YOUR TASK:
Every line of the material is to be returned verbatim. Pictures stay out.

RAW DATA:
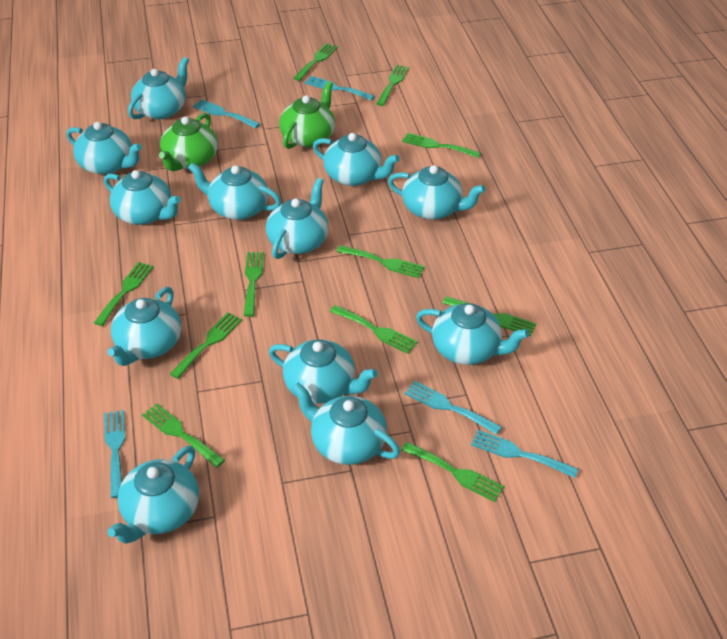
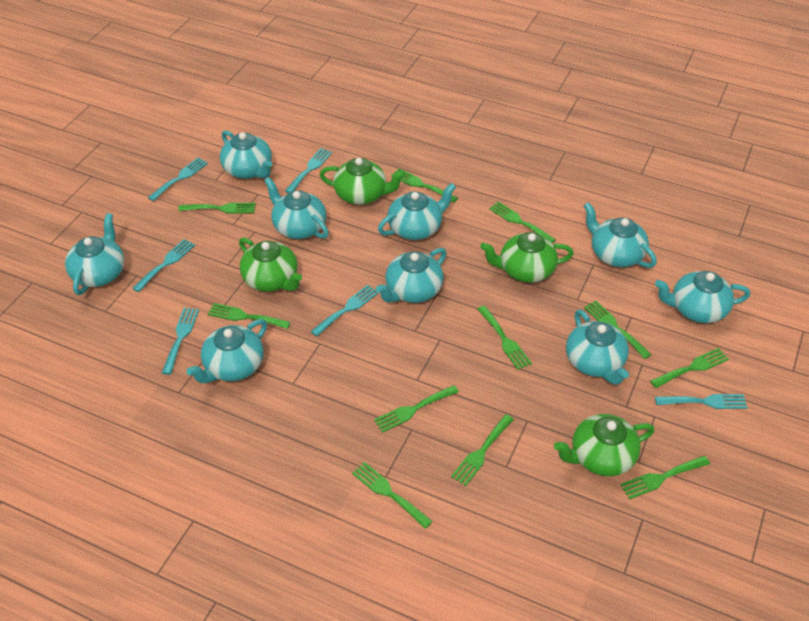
green teapot: 2 -> 4
turquoise fork: 5 -> 6
turquoise teapot: 12 -> 9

REPLY TO THE TASK:
green teapot: 2 -> 4
turquoise fork: 5 -> 6
turquoise teapot: 12 -> 9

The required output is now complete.